§ **PROBLEM STATEMENT**: Only one stretch of the data below is wanted: the lines starting at the one with "S2: button (GND, N28) -> switch (GND, N28)" and ending at the one with "VR103: 50k (+9V, GND, wiper", both included, given again exactly.

§ **AVAILABLE RECORDS**:

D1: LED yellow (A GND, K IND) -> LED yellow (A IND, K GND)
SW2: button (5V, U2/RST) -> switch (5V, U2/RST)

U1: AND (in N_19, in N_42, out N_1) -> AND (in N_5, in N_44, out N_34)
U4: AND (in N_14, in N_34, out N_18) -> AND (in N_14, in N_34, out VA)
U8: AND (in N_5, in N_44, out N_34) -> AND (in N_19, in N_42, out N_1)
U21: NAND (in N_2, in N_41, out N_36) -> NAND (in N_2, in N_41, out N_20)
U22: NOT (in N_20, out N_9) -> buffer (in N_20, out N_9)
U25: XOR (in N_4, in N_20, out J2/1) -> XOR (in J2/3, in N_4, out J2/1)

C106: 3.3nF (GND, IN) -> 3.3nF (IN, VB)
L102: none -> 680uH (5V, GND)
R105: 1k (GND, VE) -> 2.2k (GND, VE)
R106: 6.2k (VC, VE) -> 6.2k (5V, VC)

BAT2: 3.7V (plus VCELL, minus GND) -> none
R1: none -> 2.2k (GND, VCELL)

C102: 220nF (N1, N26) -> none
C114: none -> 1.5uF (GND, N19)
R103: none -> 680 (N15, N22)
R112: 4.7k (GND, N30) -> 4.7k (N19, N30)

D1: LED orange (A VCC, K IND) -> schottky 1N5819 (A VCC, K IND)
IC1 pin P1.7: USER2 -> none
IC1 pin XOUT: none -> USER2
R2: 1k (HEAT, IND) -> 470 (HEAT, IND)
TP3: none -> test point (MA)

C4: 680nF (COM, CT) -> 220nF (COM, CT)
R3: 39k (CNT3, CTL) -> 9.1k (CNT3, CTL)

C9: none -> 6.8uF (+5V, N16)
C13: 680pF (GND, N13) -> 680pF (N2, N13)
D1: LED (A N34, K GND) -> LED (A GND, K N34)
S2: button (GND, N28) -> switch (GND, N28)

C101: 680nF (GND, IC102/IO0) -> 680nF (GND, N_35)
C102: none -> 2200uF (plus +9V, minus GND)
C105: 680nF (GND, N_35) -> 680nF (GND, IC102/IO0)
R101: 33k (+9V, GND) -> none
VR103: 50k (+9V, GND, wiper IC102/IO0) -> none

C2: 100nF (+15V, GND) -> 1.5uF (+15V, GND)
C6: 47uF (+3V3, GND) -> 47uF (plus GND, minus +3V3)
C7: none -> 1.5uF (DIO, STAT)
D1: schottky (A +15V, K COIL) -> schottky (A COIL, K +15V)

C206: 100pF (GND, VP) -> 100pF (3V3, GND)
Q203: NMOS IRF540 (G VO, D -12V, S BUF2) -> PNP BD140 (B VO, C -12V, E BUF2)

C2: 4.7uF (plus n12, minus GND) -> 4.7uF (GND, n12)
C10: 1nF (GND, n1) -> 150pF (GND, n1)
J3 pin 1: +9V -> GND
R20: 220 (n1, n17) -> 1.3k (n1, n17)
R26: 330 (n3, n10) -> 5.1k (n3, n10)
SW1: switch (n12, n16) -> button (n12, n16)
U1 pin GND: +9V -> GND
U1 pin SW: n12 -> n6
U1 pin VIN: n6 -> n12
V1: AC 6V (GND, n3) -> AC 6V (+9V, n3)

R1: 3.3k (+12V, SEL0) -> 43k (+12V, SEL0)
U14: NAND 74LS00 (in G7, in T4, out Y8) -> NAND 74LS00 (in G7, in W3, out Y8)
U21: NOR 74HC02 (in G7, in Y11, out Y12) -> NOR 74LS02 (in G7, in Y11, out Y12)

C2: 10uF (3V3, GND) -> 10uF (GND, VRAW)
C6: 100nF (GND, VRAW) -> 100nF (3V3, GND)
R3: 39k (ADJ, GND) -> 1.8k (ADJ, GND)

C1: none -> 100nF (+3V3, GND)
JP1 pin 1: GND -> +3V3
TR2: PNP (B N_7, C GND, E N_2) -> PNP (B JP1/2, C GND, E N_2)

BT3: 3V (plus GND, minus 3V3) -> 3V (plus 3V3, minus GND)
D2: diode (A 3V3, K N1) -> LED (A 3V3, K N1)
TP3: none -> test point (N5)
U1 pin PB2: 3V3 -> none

§ **EXPECTED OUTPUT**:
S2: button (GND, N28) -> switch (GND, N28)

C101: 680nF (GND, IC102/IO0) -> 680nF (GND, N_35)
C102: none -> 2200uF (plus +9V, minus GND)
C105: 680nF (GND, N_35) -> 680nF (GND, IC102/IO0)
R101: 33k (+9V, GND) -> none
VR103: 50k (+9V, GND, wiper IC102/IO0) -> none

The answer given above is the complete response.